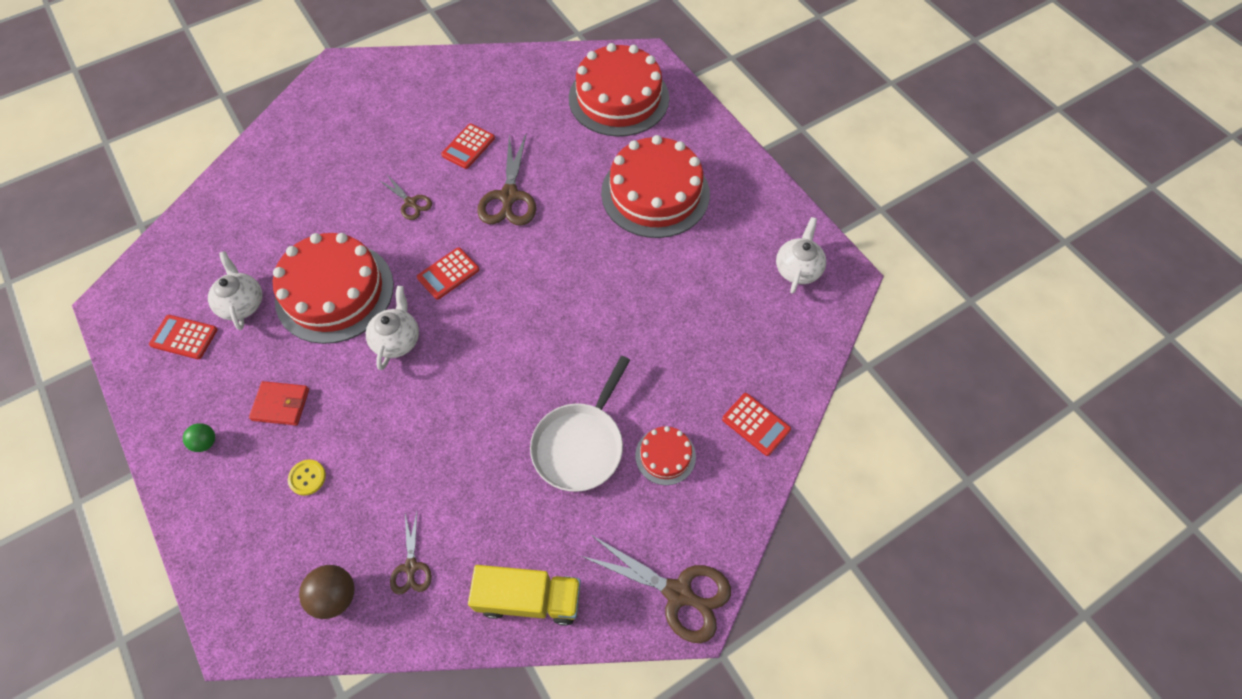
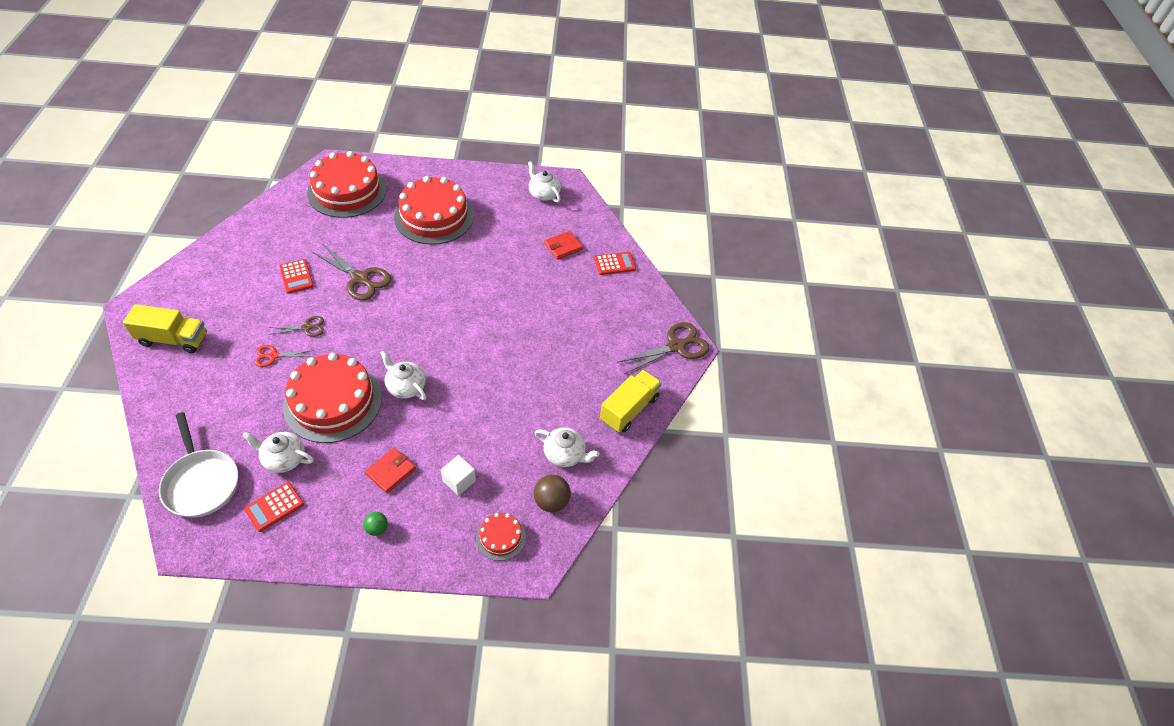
camera: 60 degrees left, 10 degrees down
(307, 478) = (459, 481): yellow button -> white cube
(322, 120) = (173, 339): none -> yellow truck
(356, 204) = (273, 356): none -> red scissors
(411, 567) = (565, 454): brown scissors -> white teapot
(448, 274) = (384, 337): red calculator -> none
(581, 444) = (560, 338): white pan -> white pan (201, 482)
(665, 456) = (599, 308): red cake -> red cake (501, 537)
(730, 348) = (563, 247): none -> red wallet

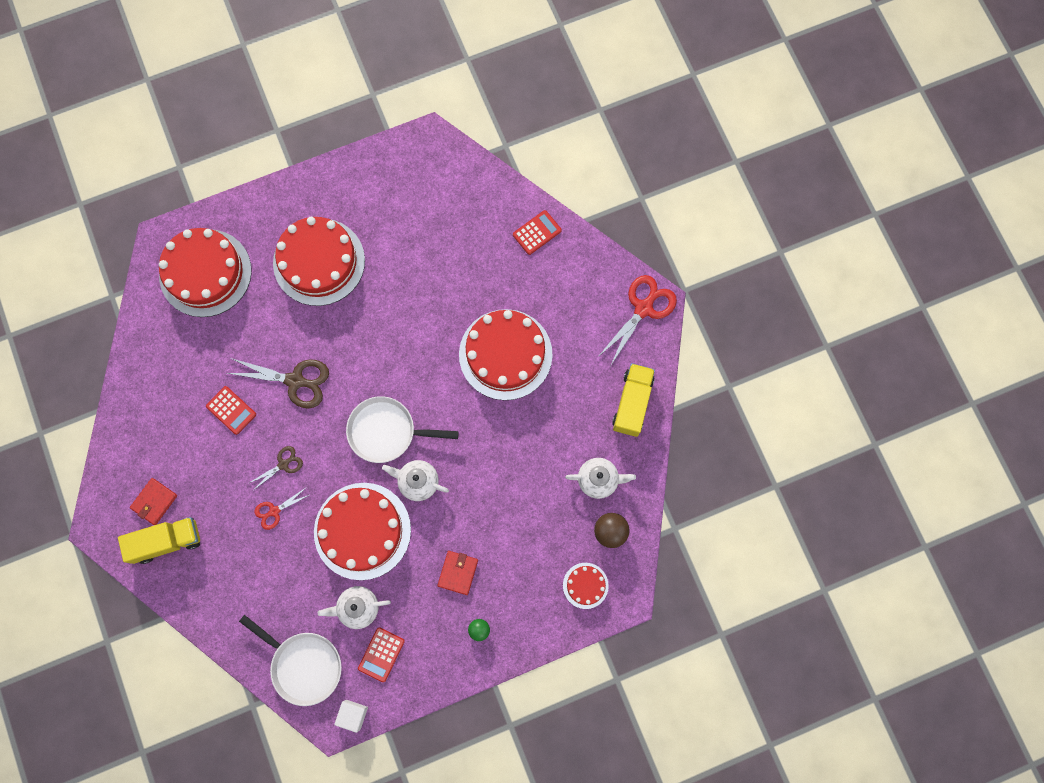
camera: 20 degrees left, 25 degrees up
(406, 341) = (387, 431): none -> white pan
(459, 481) = (521, 552): white cube -> white cube (353, 714)
(539, 330) = (505, 354): none -> red cake
(543, 194) = (415, 170): white teapot -> none
(563, 247) = (474, 236): red wallet -> red wallet (154, 501)
(676, 346) = (643, 308): brown scissors -> red scissors

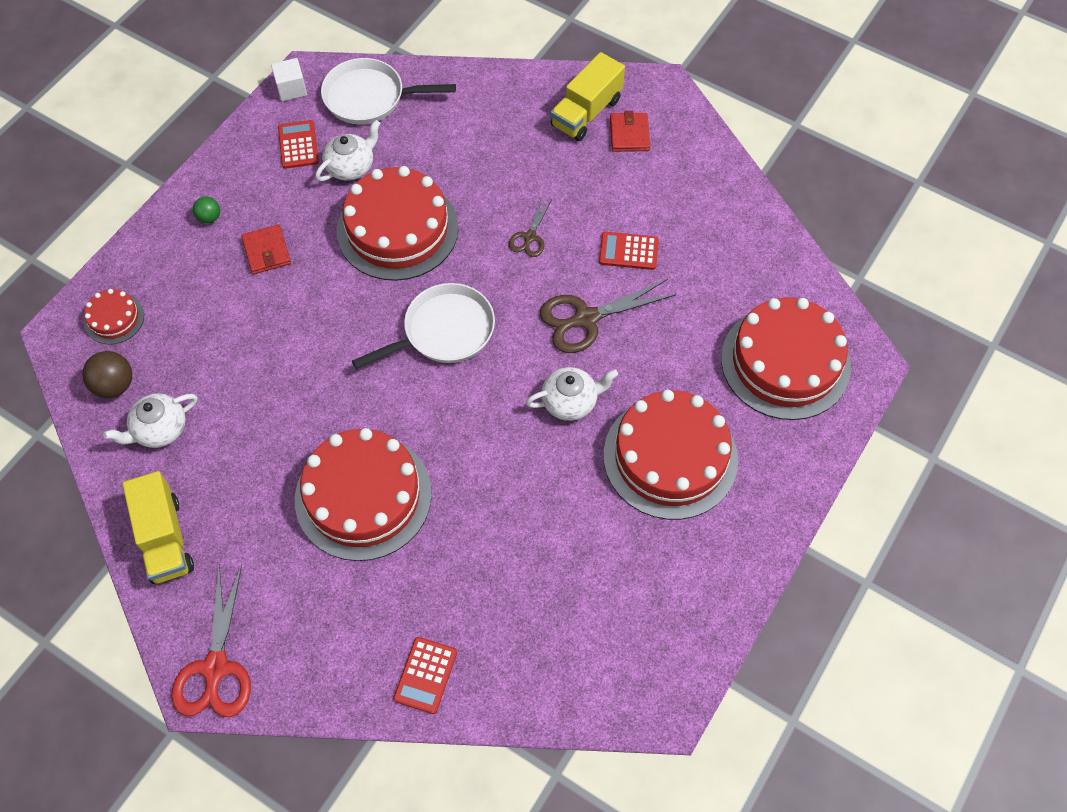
camera: 145 degrees right, 15 degrees down
(274, 511) = (503, 194): red scissors -> none
(417, 481) = (372, 305): white teapot -> white teapot (570, 401)

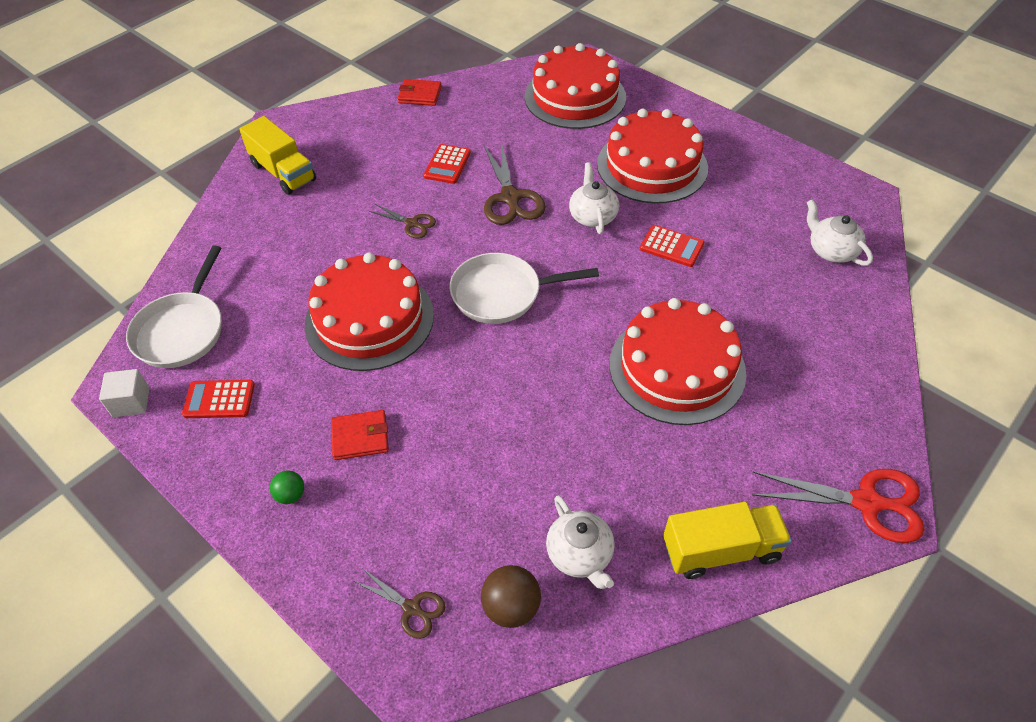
camera: 80 degrees left, 10 degrees down
(114, 319) = (411, 608): red cake -> brown scissors
(351, 166) = (271, 352): white teapot -> white teapot (831, 250)
(425, 675) = (855, 335): red calculator -> red calculator (671, 246)
(443, 331) = (502, 293): white pan -> white pan turned 75 degrees counterclockwise
(629, 134) = (321, 149): red wallet -> red wallet (420, 95)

:::::

* [Problem details]: Give the entries above again word for word, without the pictures.

* [Task solution]:
camera: 60 degrees left, 10 degrees down
(307, 478) = (459, 481): yellow button -> white cube
(322, 120) = (173, 339): none -> yellow truck
(356, 204) = (273, 356): none -> red scissors
(411, 567) = (565, 454): brown scissors -> white teapot
(448, 274) = (384, 337): red calculator -> none
(581, 444) = (560, 338): white pan -> white pan (201, 482)
(665, 456) = (599, 308): red cake -> red cake (501, 537)
(730, 348) = (563, 247): none -> red wallet

camera: 20 degrees left, 25 degrees up
(406, 341) = (387, 431): none -> white pan
(459, 481) = (521, 552): white cube -> white cube (353, 714)
(539, 330) = (505, 354): none -> red cake
(543, 194) = (415, 170): white teapot -> none
(563, 247) = (474, 236): red wallet -> red wallet (154, 501)
(676, 346) = (643, 308): brown scissors -> red scissors

camera: 145 degrees right, 15 degrees down
(274, 511) = (503, 194): red scissors -> none
(417, 481) = (372, 305): white teapot -> white teapot (570, 401)

camera: 80 degrees left, 10 degrees down
(114, 319) = (411, 608): red cake -> brown scissors
(351, 166) = (271, 352): white teapot -> white teapot (831, 250)
(425, 675) = (855, 335): red calculator -> red calculator (671, 246)
(443, 331) = (502, 293): white pan -> white pan turned 75 degrees counterclockwise
(629, 134) = (321, 149): red wallet -> red wallet (420, 95)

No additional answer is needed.